▸ **Exercise goal**: Give the count of lines in the records below that contain "dumbbell", with no other words.

Excerpts from a dataset
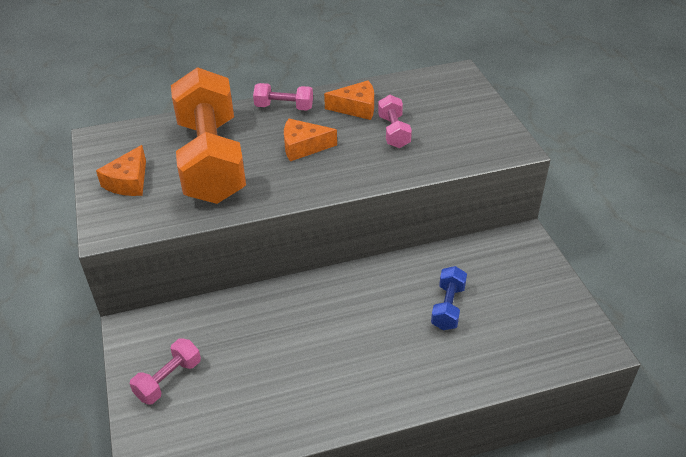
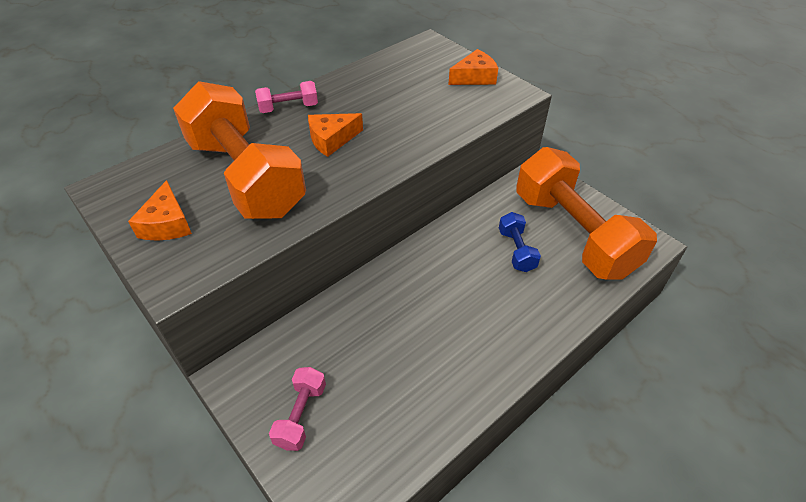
camera: 25 degrees left, 5 degrees up
(356, 108) = (358, 92): orange cheese -> orange cheese (474, 77)
(393, 132) = (407, 105): pink dumbbell -> none
(518, 309) = (573, 233): none -> orange dumbbell

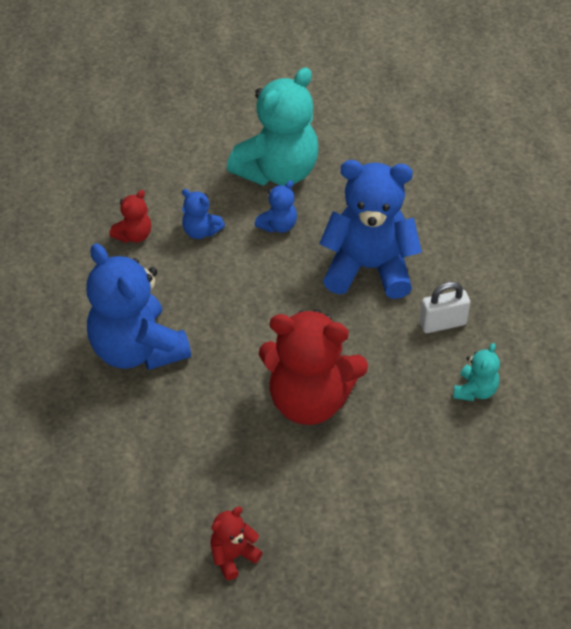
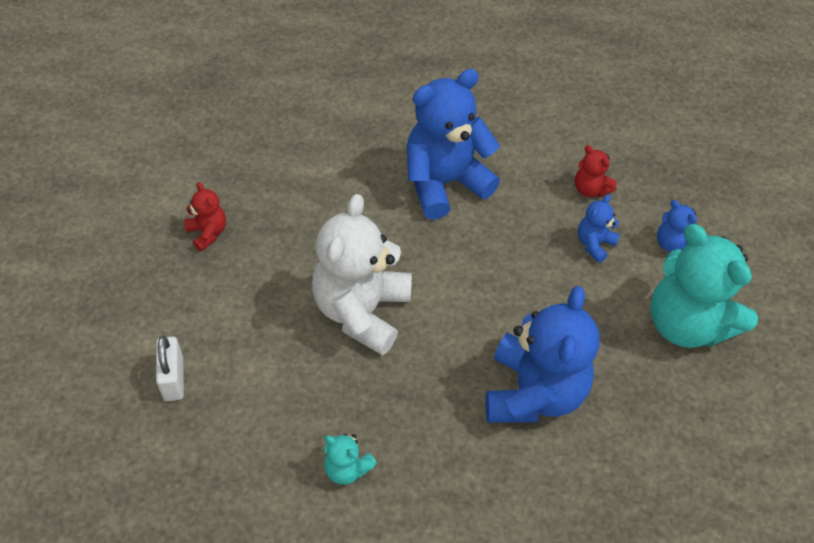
camera: 95 degrees right, 5 degrees up
(278, 225) = (601, 313): blue teddy bear -> blue teddy bear (672, 243)
(309, 400) = (362, 311): red teddy bear -> white teddy bear
(442, 323) = (445, 454): white padlock -> white padlock (173, 379)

▸ **Problem solution**: 2